▶ Your objective:
Reproduce all of the data below verbatim, line for line.

::: Source material :::

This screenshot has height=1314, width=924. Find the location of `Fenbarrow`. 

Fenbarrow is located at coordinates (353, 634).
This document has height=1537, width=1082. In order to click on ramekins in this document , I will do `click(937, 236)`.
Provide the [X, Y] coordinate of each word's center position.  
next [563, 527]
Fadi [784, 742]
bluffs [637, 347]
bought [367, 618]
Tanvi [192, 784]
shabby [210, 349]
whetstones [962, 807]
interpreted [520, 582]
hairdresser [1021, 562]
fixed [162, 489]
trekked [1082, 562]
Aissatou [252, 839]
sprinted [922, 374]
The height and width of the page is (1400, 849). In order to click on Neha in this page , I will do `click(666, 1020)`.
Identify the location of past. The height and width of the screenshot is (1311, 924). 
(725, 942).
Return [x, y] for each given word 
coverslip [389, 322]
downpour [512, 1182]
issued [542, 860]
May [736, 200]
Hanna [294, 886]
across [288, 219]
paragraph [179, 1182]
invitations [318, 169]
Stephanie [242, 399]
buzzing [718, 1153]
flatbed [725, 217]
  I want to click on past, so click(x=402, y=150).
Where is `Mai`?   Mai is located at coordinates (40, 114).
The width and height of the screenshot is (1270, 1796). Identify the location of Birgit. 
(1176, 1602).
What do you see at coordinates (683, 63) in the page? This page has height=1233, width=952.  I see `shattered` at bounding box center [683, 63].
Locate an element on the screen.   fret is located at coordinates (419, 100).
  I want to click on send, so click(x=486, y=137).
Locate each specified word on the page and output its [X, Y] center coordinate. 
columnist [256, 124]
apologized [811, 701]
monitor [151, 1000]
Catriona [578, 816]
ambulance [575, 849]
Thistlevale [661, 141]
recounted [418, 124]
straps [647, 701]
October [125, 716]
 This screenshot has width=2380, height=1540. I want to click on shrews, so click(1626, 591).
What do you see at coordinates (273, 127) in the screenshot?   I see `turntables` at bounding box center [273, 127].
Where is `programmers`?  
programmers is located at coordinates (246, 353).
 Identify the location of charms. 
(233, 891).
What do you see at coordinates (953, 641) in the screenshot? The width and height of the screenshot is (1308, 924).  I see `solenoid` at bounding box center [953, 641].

:::

▶ Expected answer:
This screenshot has height=1314, width=924. Find the location of `Fenbarrow`. 

Fenbarrow is located at coordinates (353, 634).
This document has height=1537, width=1082. In order to click on ramekins in this document , I will do `click(937, 236)`.
Provide the [X, Y] coordinate of each word's center position.  
next [563, 527]
Fadi [784, 742]
bluffs [637, 347]
bought [367, 618]
Tanvi [192, 784]
shabby [210, 349]
whetstones [962, 807]
interpreted [520, 582]
hairdresser [1021, 562]
fixed [162, 489]
trekked [1082, 562]
Aissatou [252, 839]
sprinted [922, 374]
The height and width of the page is (1400, 849). In order to click on Neha in this page , I will do `click(666, 1020)`.
Identify the location of past. The height and width of the screenshot is (1311, 924). 
(725, 942).
Return [x, y] for each given word 
coverslip [389, 322]
downpour [512, 1182]
issued [542, 860]
May [736, 200]
Hanna [294, 886]
across [288, 219]
paragraph [179, 1182]
invitations [318, 169]
Stephanie [242, 399]
buzzing [718, 1153]
flatbed [725, 217]
  I want to click on past, so click(x=402, y=150).
Where is `Mai`?   Mai is located at coordinates (40, 114).
The width and height of the screenshot is (1270, 1796). Identify the location of Birgit. 
(1176, 1602).
What do you see at coordinates (683, 63) in the page? This page has height=1233, width=952.  I see `shattered` at bounding box center [683, 63].
Locate an element on the screen.   fret is located at coordinates (419, 100).
  I want to click on send, so click(x=486, y=137).
Locate each specified word on the page and output its [X, Y] center coordinate. 
columnist [256, 124]
apologized [811, 701]
monitor [151, 1000]
Catriona [578, 816]
ambulance [575, 849]
Thistlevale [661, 141]
recounted [418, 124]
straps [647, 701]
October [125, 716]
 This screenshot has width=2380, height=1540. I want to click on shrews, so click(1626, 591).
What do you see at coordinates (273, 127) in the screenshot?   I see `turntables` at bounding box center [273, 127].
Where is `programmers`?  
programmers is located at coordinates (246, 353).
 Identify the location of charms. 
(233, 891).
What do you see at coordinates (953, 641) in the screenshot? The width and height of the screenshot is (1308, 924).  I see `solenoid` at bounding box center [953, 641].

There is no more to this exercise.